··· GIVEN RECORDS
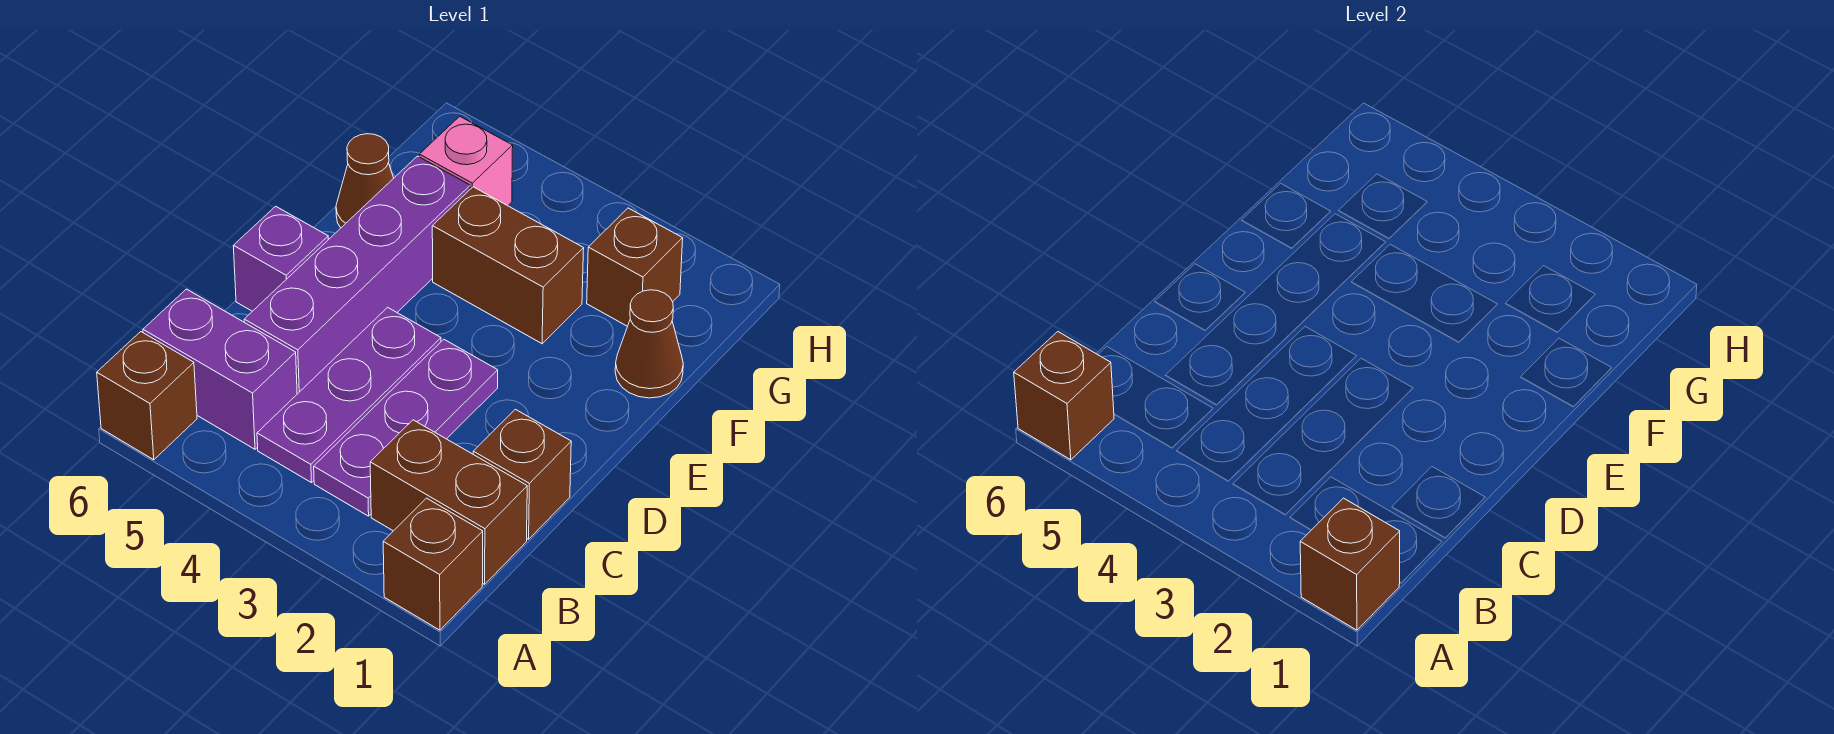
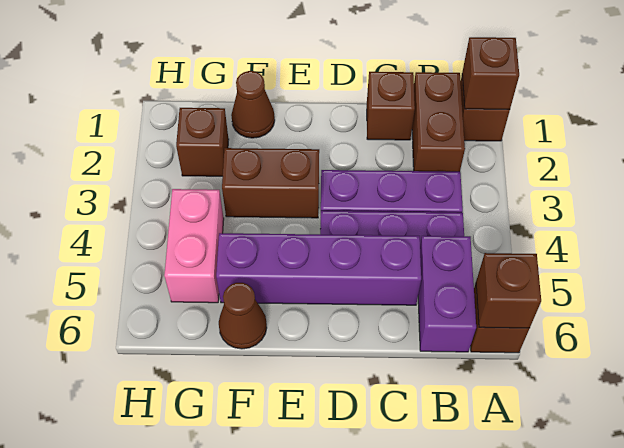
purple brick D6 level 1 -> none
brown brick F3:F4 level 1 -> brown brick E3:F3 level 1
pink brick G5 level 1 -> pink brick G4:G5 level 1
······
··· GIVEN RECORDS
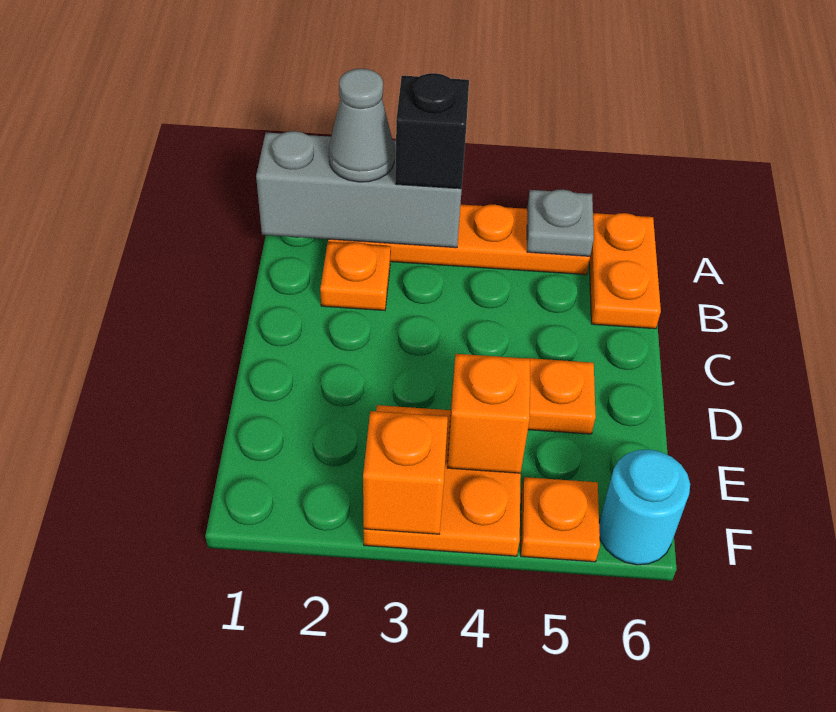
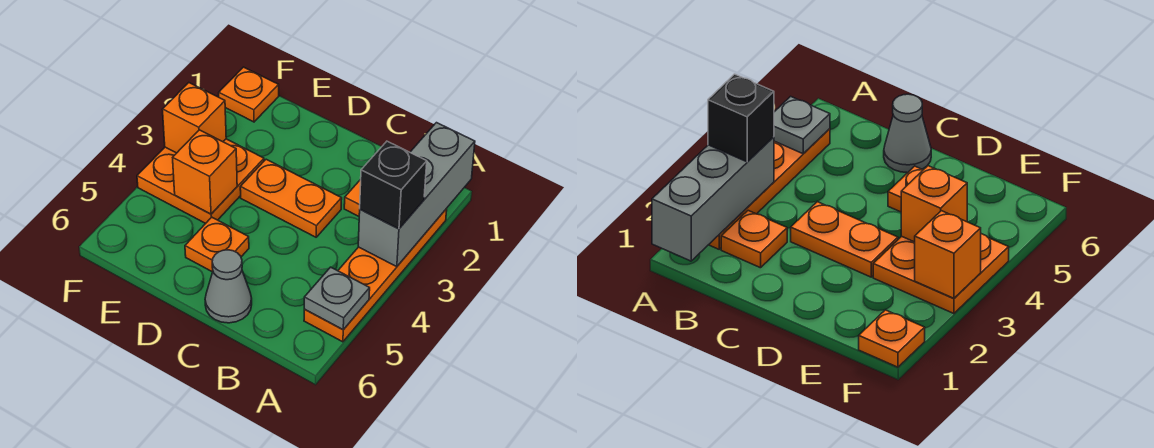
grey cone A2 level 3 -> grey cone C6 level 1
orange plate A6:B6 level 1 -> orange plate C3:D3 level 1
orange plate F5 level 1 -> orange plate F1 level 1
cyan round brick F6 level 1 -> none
······
(TASK):
Retype the portion of the data above that starts on the line with "purple brick D6 level 1 -> none" and finishes on the line with "pink brick G5", including both of those lines.

(OUTPUT FOR THIS EXERCISE):
purple brick D6 level 1 -> none
brown brick F3:F4 level 1 -> brown brick E3:F3 level 1
pink brick G5 level 1 -> pink brick G4:G5 level 1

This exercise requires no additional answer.